◆ Dataset content ◆
----------
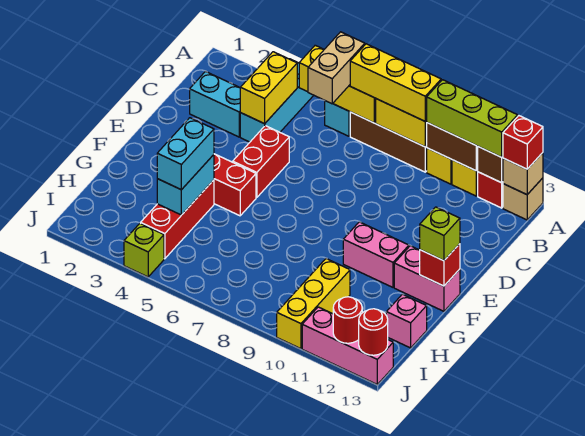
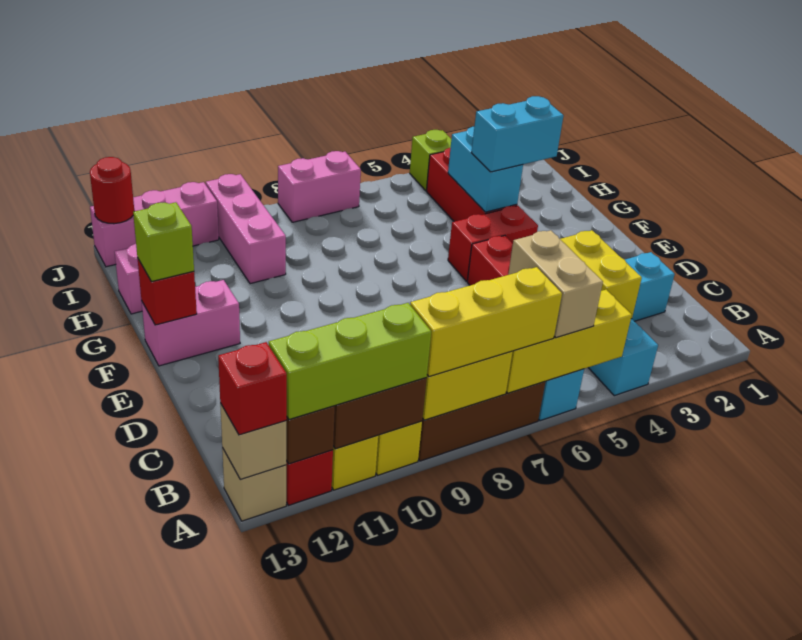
pink brick F10:F11 level 1 -> pink brick J7:J8 level 1
cyan brick G4:H4 level 3 -> cyan brick G3:G4 level 3
yellow brick H10:J10 level 1 -> pink brick H10:J10 level 1
red round brick J12 level 2 -> none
----------
◆ Task directions ◆
Print out the material word for word, omitting the pictures.

◆ Written reply ◆
pink brick F10:F11 level 1 -> pink brick J7:J8 level 1
cyan brick G4:H4 level 3 -> cyan brick G3:G4 level 3
yellow brick H10:J10 level 1 -> pink brick H10:J10 level 1
red round brick J12 level 2 -> none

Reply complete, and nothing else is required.